**Problem to work on**
Images are to be omitted, and the rest of the records reproduced exactly.

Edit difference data
━━━━

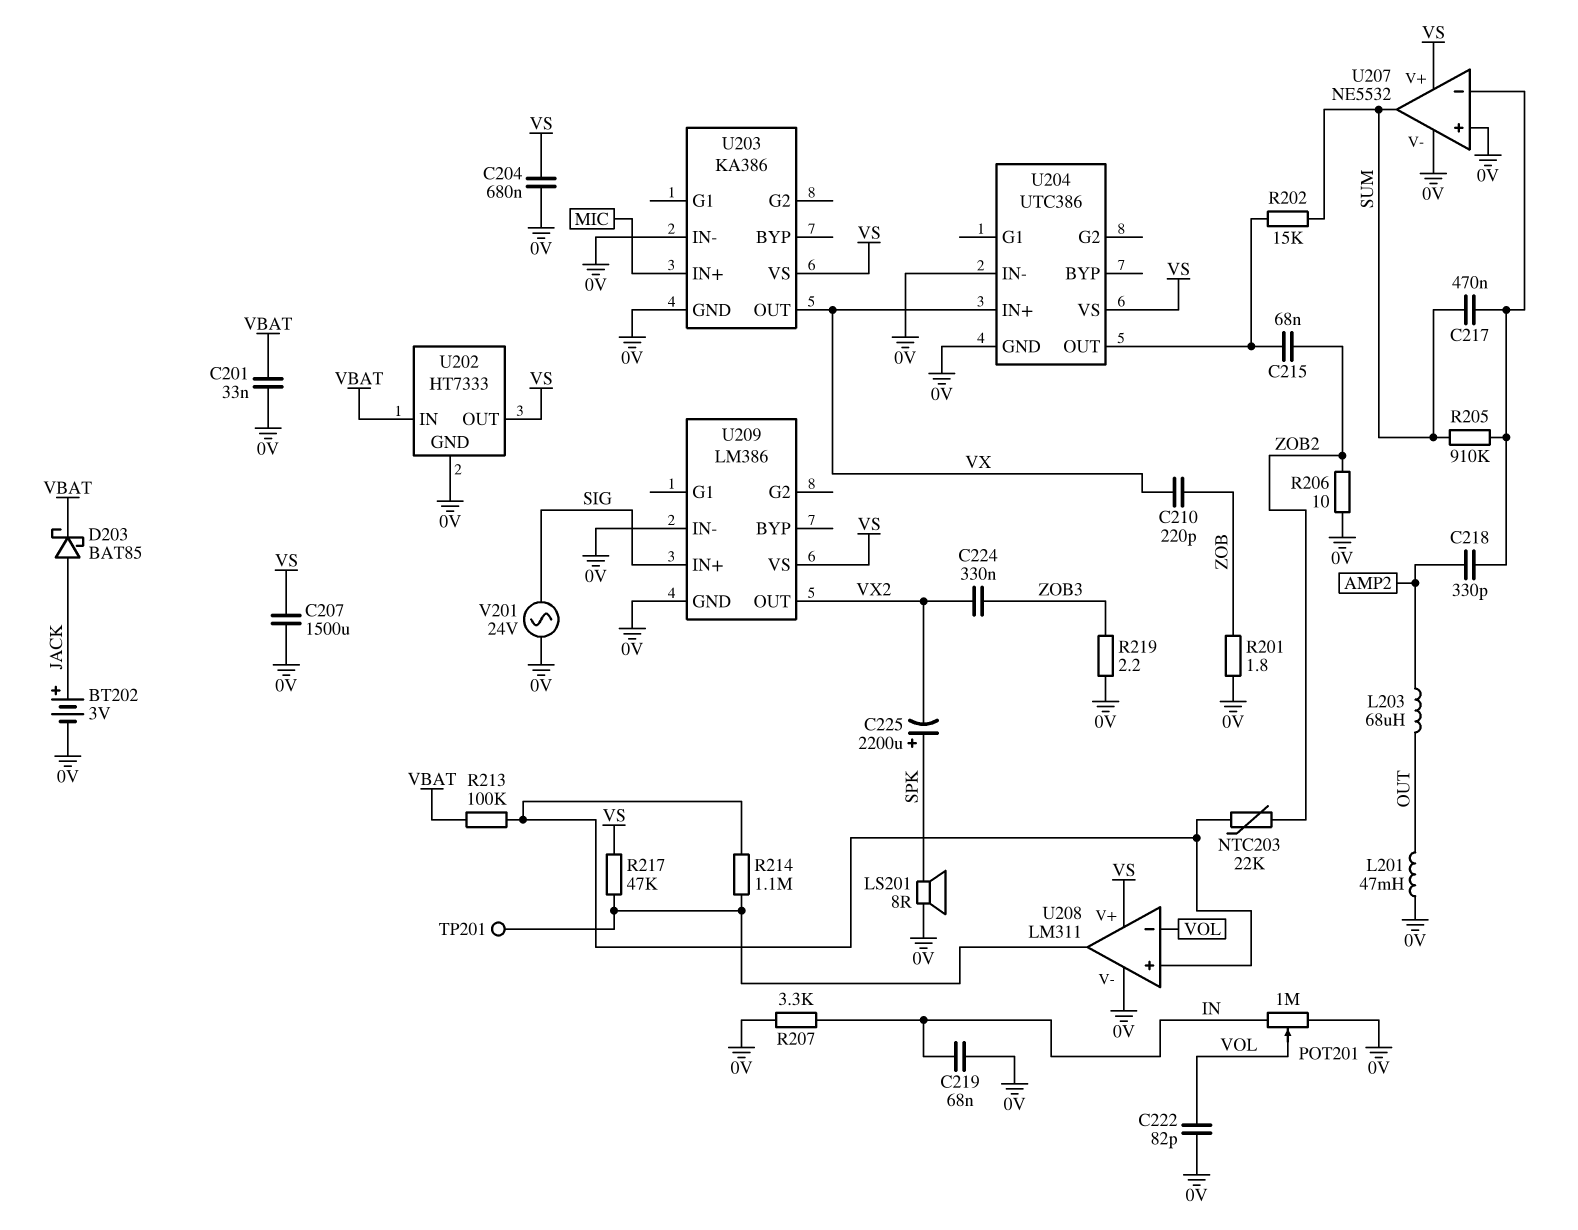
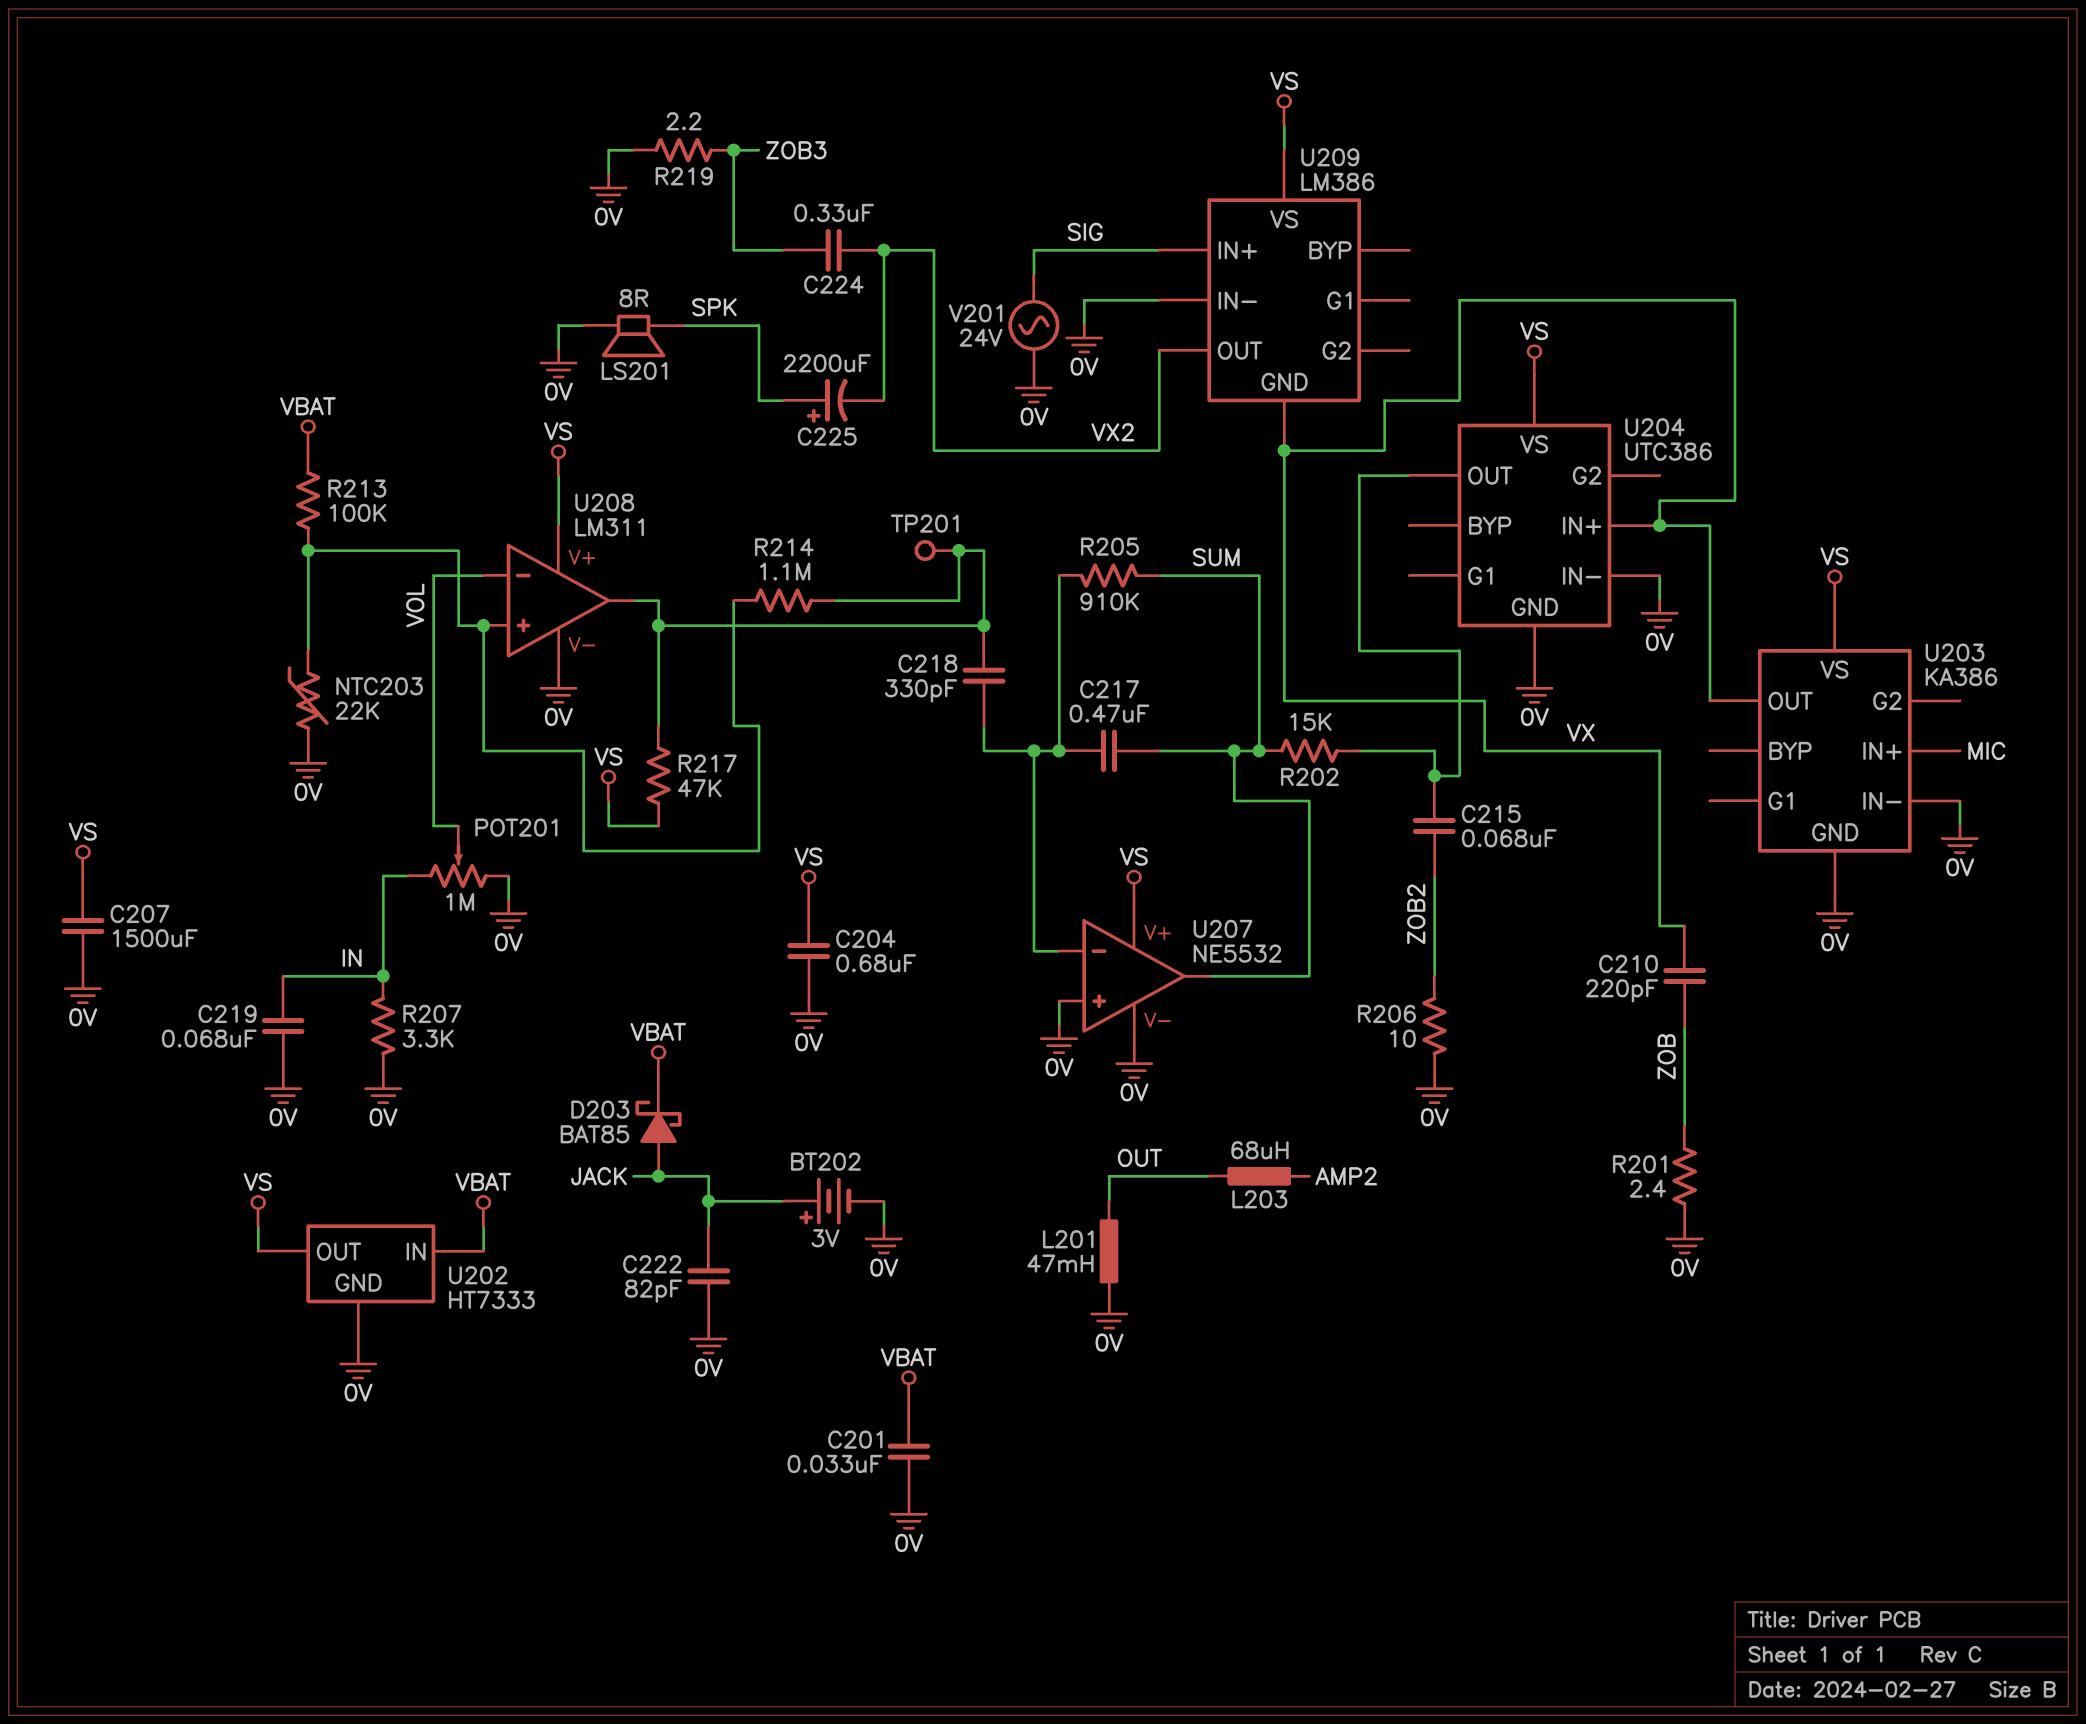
C218: 330pF (AMP2, U207/in-) -> 330pF (U207/in-, U208/out)
C222: 82pF (0V, VOL) -> 82pF (0V, JACK)
NTC203: 22k (U208/in+, ZOB2) -> 22k (0V, U208/in+)
R201: 1.8 (0V, ZOB) -> 2.4 (0V, ZOB)
U209 pin GND: 0V -> VX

━━━━

**Written solution**
C218: 330pF (AMP2, U207/in-) -> 330pF (U207/in-, U208/out)
C222: 82pF (0V, VOL) -> 82pF (0V, JACK)
NTC203: 22k (U208/in+, ZOB2) -> 22k (0V, U208/in+)
R201: 1.8 (0V, ZOB) -> 2.4 (0V, ZOB)
U209 pin GND: 0V -> VX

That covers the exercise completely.